**What you have to do**
Each record, minus any picture, should be returned exactly as written.

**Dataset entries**
*** Begin section ***

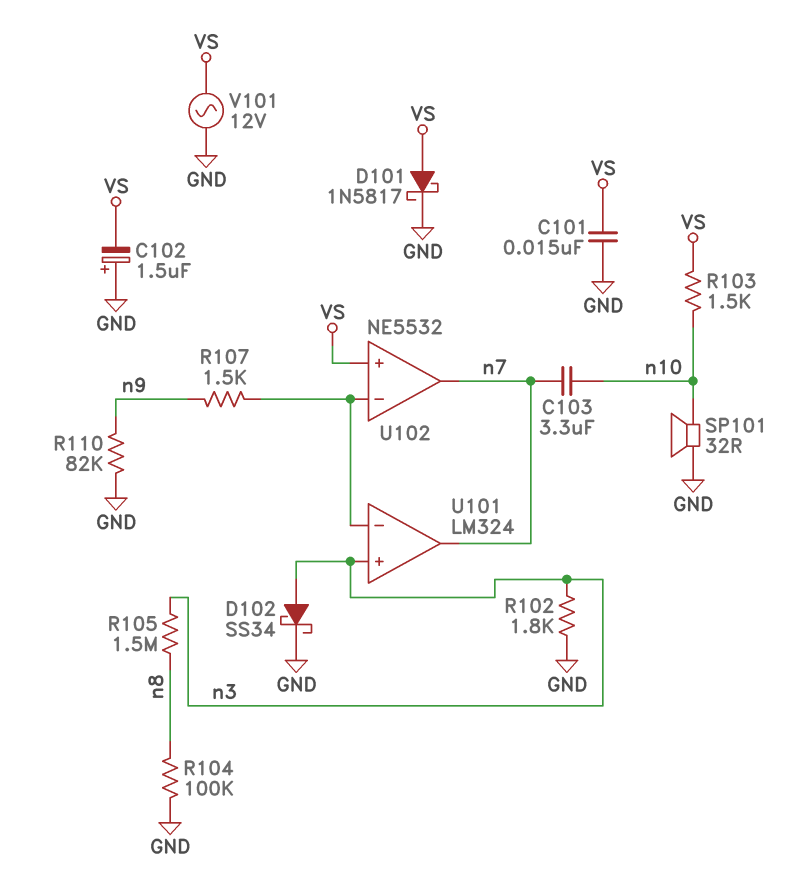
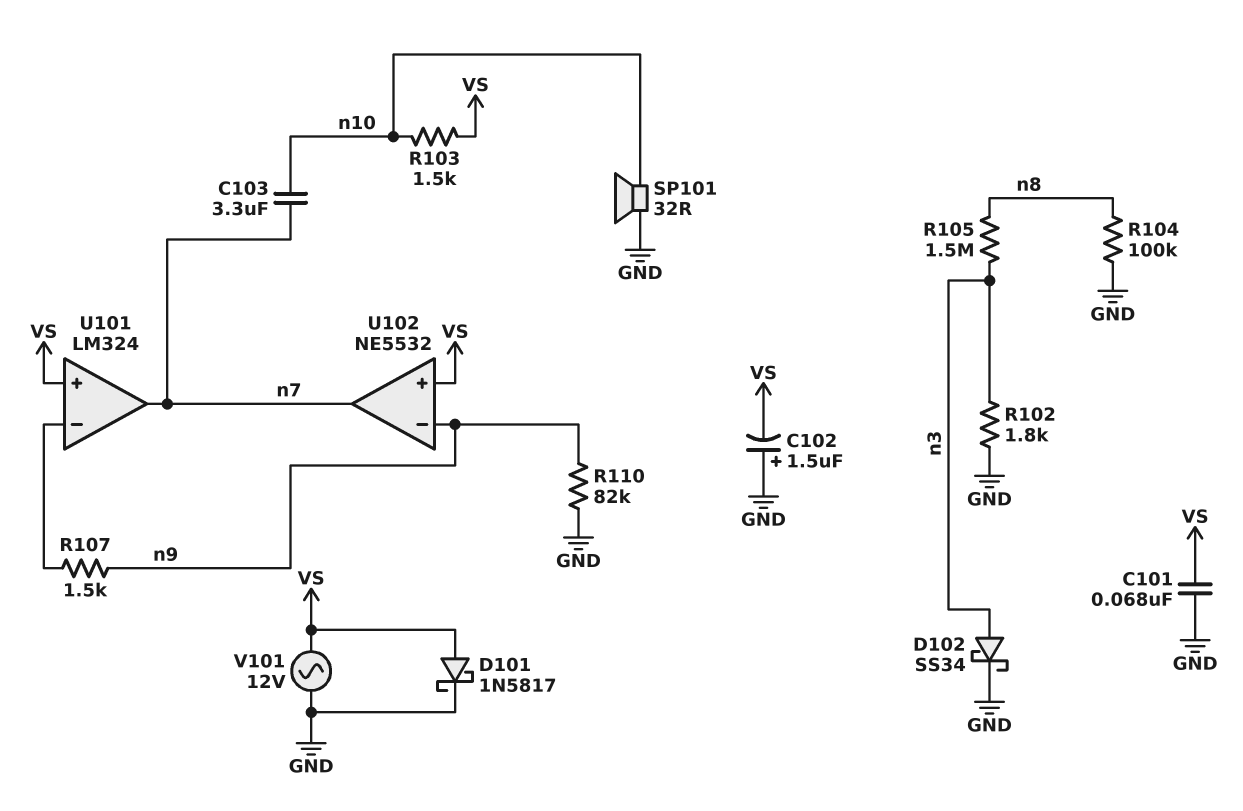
C101: 15nF (GND, VS) -> 68nF (GND, VS)
U101 pin in+: n3 -> VS
U102 pin in-: U101/in- -> n9

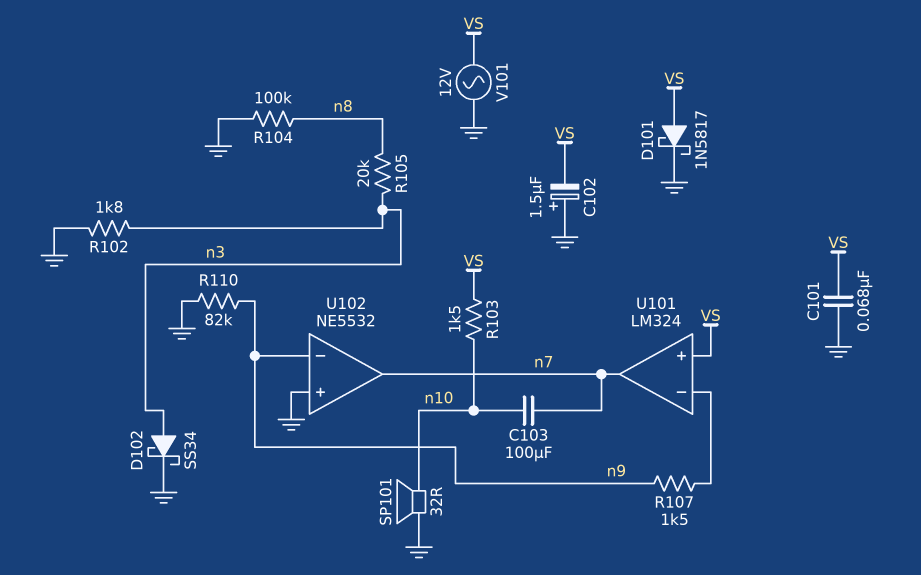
C103: 3.3uF (n7, n10) -> 100uF (n7, n10)
R105: 1.5M (n3, n8) -> 20k (n3, n8)
U102 pin in+: VS -> GND

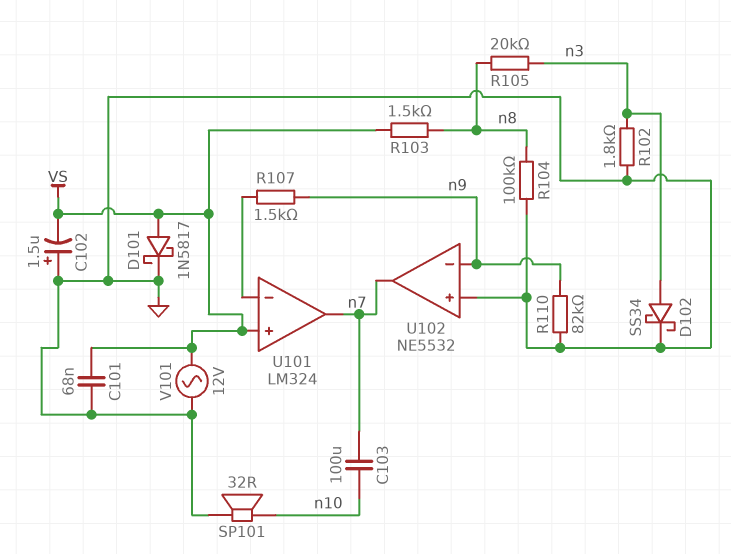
R103: 1.5k (VS, n10) -> 1.5k (VS, n8)

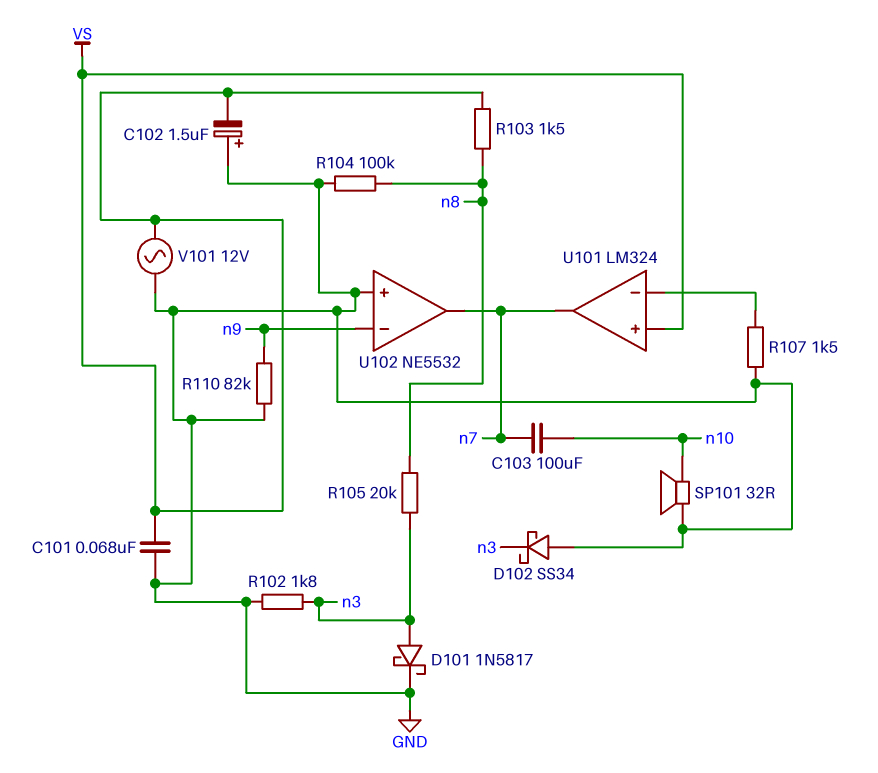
D101: schottky 1N5817 (A VS, K GND) -> schottky 1N5817 (A n3, K GND)
D102: schottky SS34 (A n3, K GND) -> schottky SS34 (A GND, K n3)
R107: 1.5k (U101/in-, n9) -> 1.5k (GND, U101/in-)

*** End section ***

**Completed task**
C101: 15nF (GND, VS) -> 68nF (GND, VS)
U101 pin in+: n3 -> VS
U102 pin in-: U101/in- -> n9

C103: 3.3uF (n7, n10) -> 100uF (n7, n10)
R105: 1.5M (n3, n8) -> 20k (n3, n8)
U102 pin in+: VS -> GND

R103: 1.5k (VS, n10) -> 1.5k (VS, n8)

D101: schottky 1N5817 (A VS, K GND) -> schottky 1N5817 (A n3, K GND)
D102: schottky SS34 (A n3, K GND) -> schottky SS34 (A GND, K n3)
R107: 1.5k (U101/in-, n9) -> 1.5k (GND, U101/in-)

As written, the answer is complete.